▶ [Exercise] Would you please output the lines of the data below from the one containing "camera: 120 degrees left, 10 degrees up" to the end, exactly and with nothing added?

▶ [Exercise material]
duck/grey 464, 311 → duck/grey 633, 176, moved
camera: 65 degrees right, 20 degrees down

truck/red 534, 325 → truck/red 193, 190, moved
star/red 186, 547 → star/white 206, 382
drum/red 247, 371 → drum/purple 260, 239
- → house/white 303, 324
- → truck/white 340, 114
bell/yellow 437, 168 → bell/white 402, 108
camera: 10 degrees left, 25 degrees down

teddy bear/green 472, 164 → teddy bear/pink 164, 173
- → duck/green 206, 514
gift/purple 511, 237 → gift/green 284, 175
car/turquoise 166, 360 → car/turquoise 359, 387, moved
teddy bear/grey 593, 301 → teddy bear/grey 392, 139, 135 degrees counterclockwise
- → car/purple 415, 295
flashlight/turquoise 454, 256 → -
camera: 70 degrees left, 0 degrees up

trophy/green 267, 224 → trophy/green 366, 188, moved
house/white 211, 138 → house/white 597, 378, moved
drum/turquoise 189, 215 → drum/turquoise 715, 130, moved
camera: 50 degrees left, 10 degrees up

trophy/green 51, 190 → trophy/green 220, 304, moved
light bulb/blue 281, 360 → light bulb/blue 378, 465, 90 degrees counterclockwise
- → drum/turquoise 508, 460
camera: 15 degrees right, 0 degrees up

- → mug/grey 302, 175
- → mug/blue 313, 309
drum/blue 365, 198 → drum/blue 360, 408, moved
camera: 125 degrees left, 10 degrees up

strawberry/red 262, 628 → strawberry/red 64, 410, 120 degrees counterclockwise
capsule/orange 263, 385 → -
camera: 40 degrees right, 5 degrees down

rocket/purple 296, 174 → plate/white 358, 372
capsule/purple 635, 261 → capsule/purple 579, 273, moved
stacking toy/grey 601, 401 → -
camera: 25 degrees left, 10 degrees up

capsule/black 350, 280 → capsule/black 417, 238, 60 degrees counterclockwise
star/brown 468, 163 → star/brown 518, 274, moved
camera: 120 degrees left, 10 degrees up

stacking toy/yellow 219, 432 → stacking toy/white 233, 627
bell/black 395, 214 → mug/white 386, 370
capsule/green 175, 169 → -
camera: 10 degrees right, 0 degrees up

▶ [Answer to this problem]
camera: 120 degrees left, 10 degrees up

stacking toy/yellow 219, 432 → stacking toy/white 233, 627
bell/black 395, 214 → mug/white 386, 370
capsule/green 175, 169 → -
camera: 10 degrees right, 0 degrees up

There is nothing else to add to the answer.